Work to be completed: With the pictures left out, return exactly the lines from the one containing "BT3 pin RXD: TX -> D1" through the end of the listing below.

Dataset records:
----------------------------------------

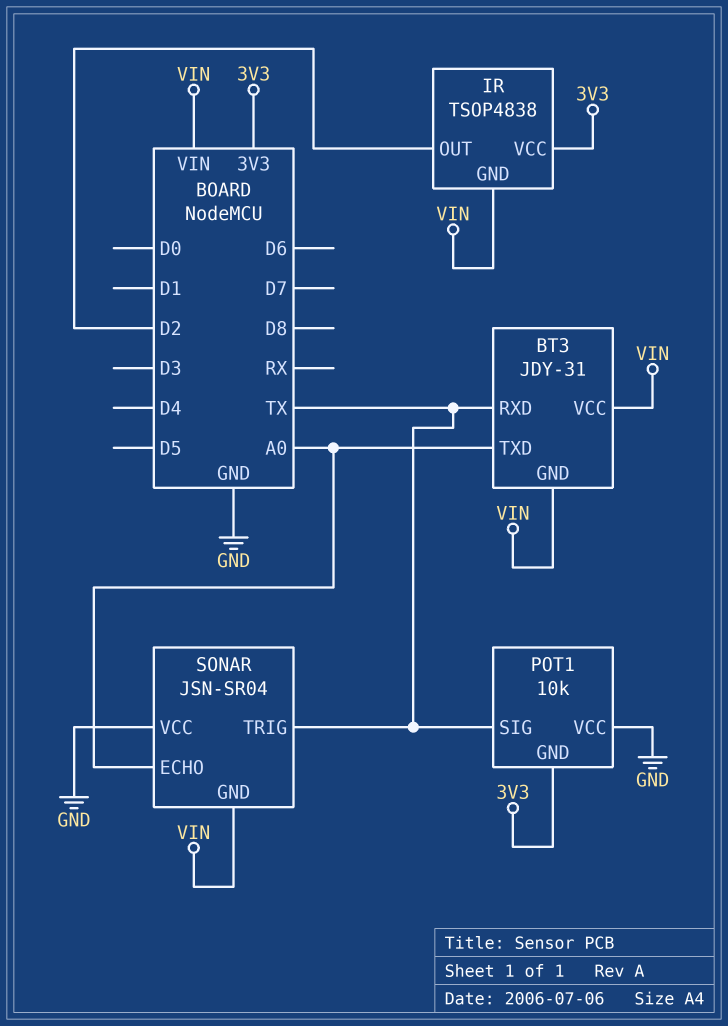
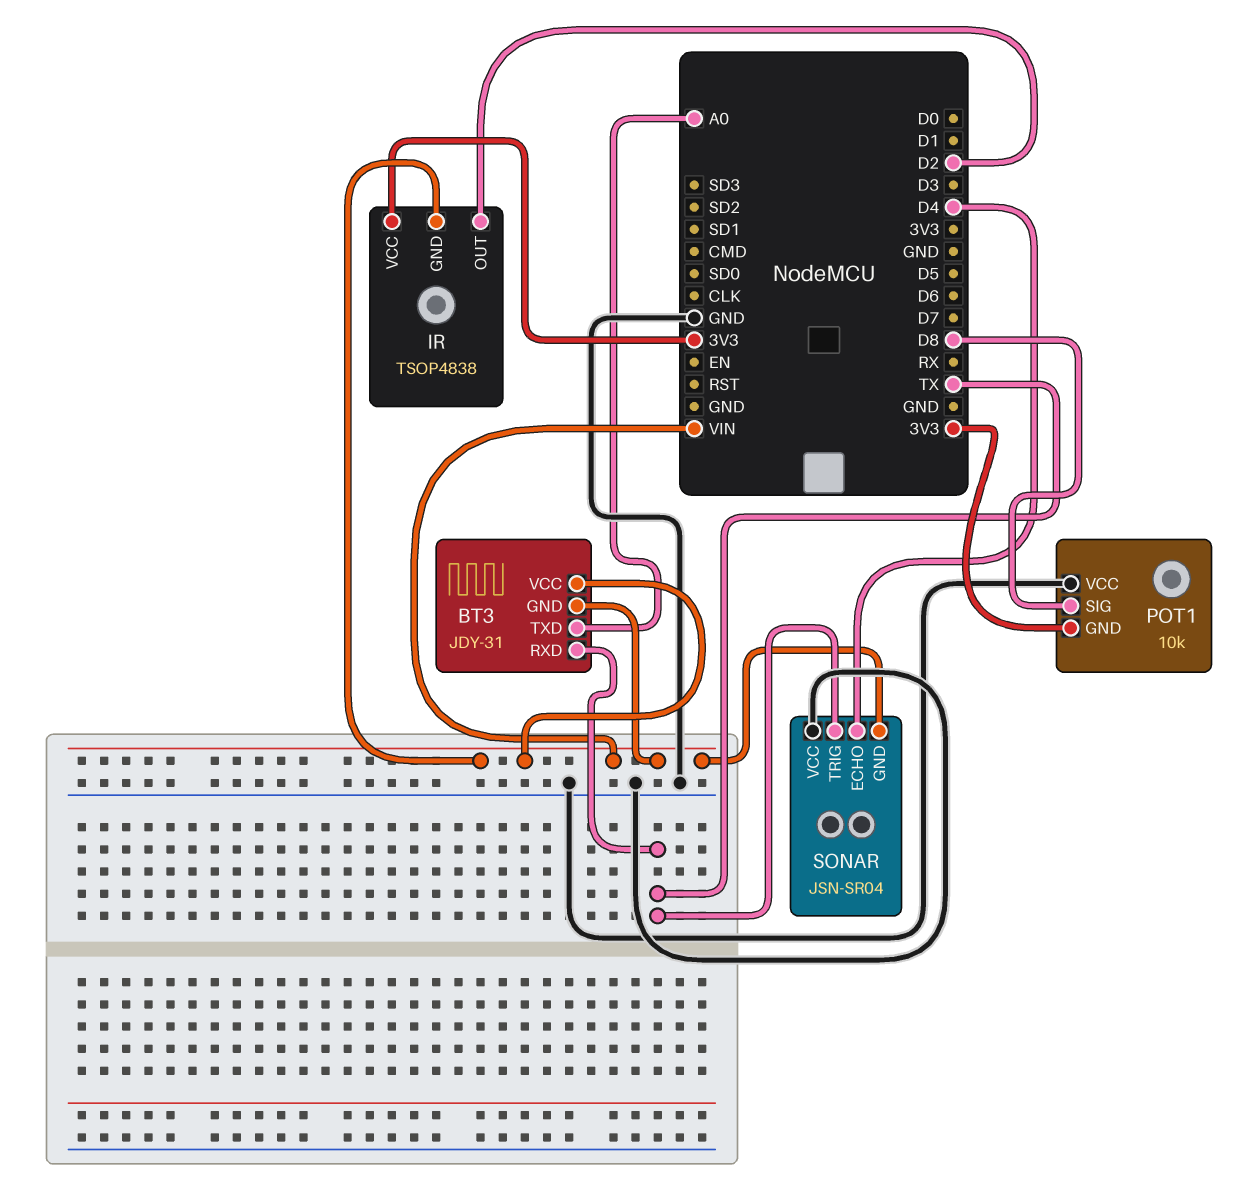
POT1 pin SIG: TX -> D8
SONAR pin ECHO: A0 -> D4

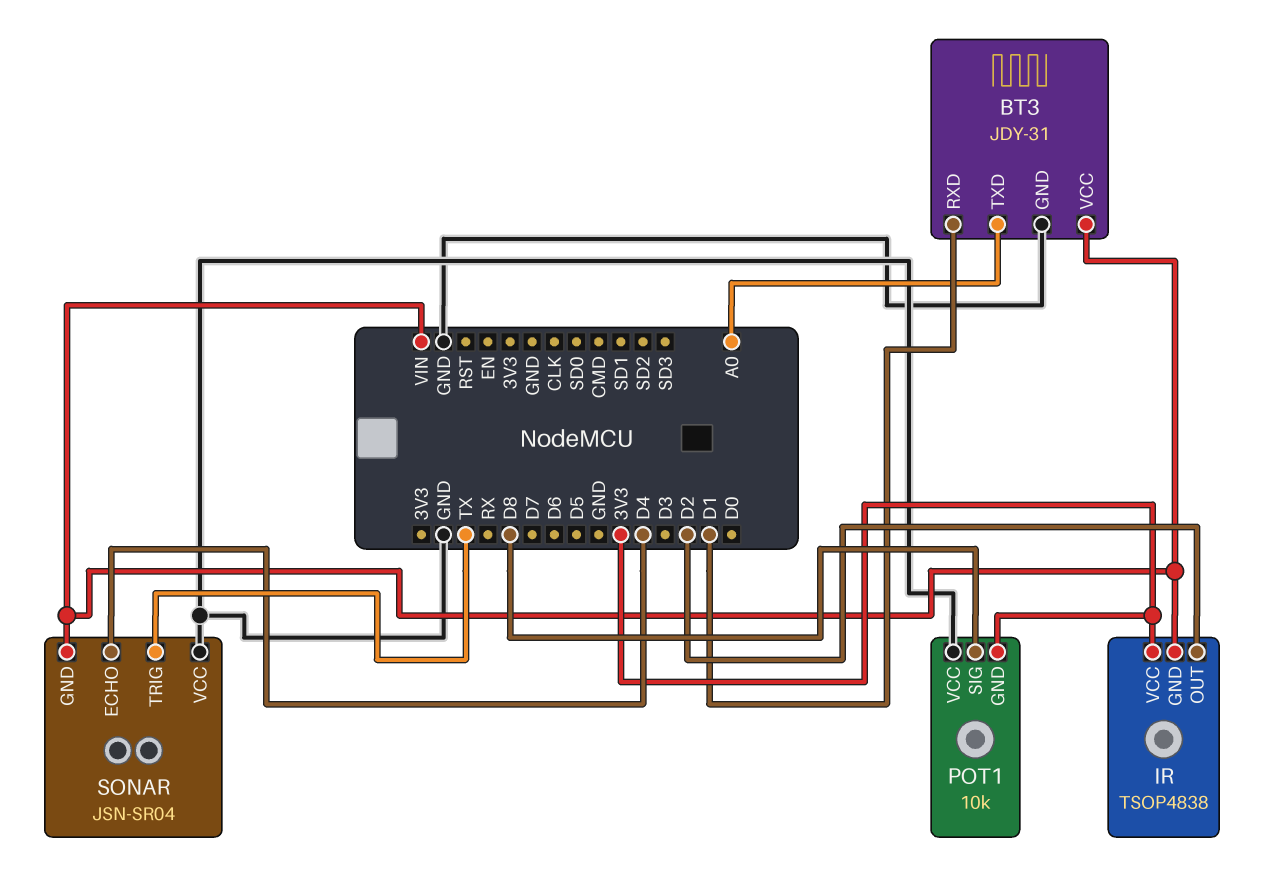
BT3 pin GND: VIN -> GND
BT3 pin RXD: TX -> D1

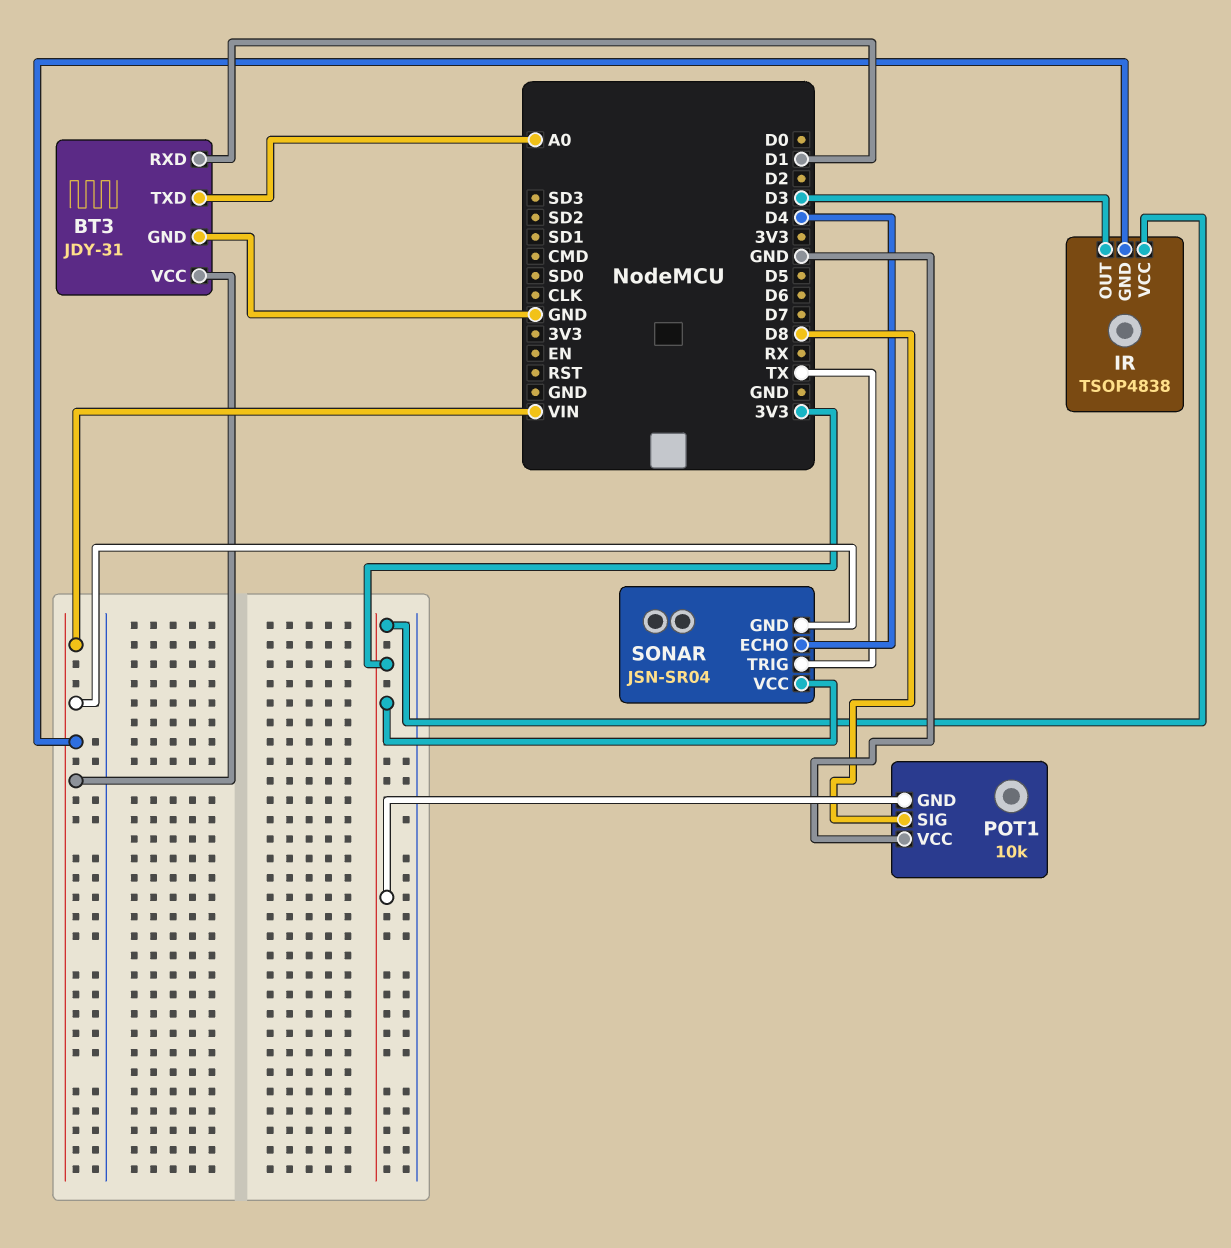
IR pin OUT: D2 -> D3
SONAR pin VCC: GND -> 3V3

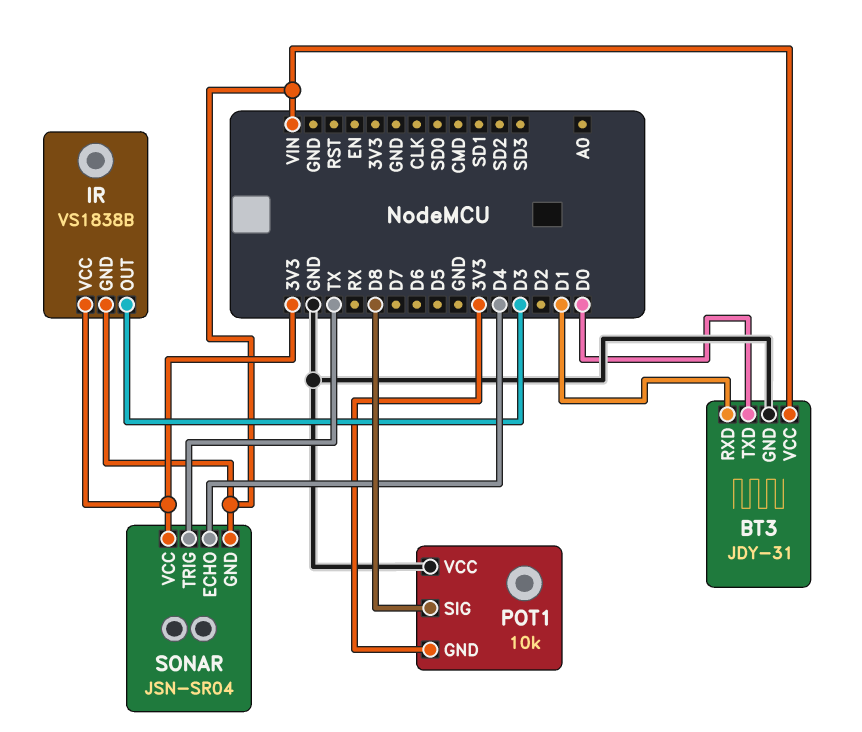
BT3 pin TXD: A0 -> D0
IR: TSOP4838 -> VS1838B

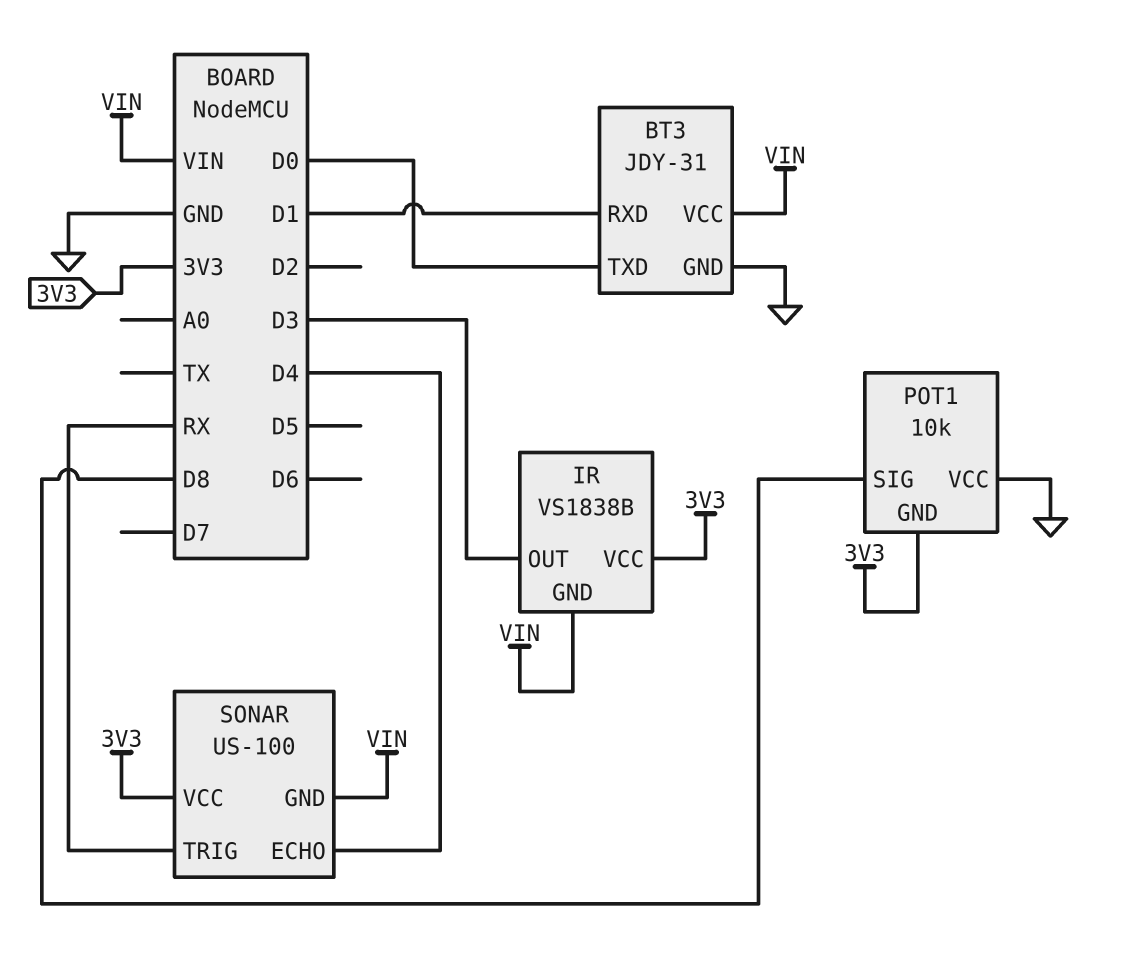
SONAR: JSN-SR04 -> US-100
SONAR pin TRIG: TX -> RX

----------------------------------------

Response to this exercise:
BT3 pin RXD: TX -> D1

IR pin OUT: D2 -> D3
SONAR pin VCC: GND -> 3V3

BT3 pin TXD: A0 -> D0
IR: TSOP4838 -> VS1838B

SONAR: JSN-SR04 -> US-100
SONAR pin TRIG: TX -> RX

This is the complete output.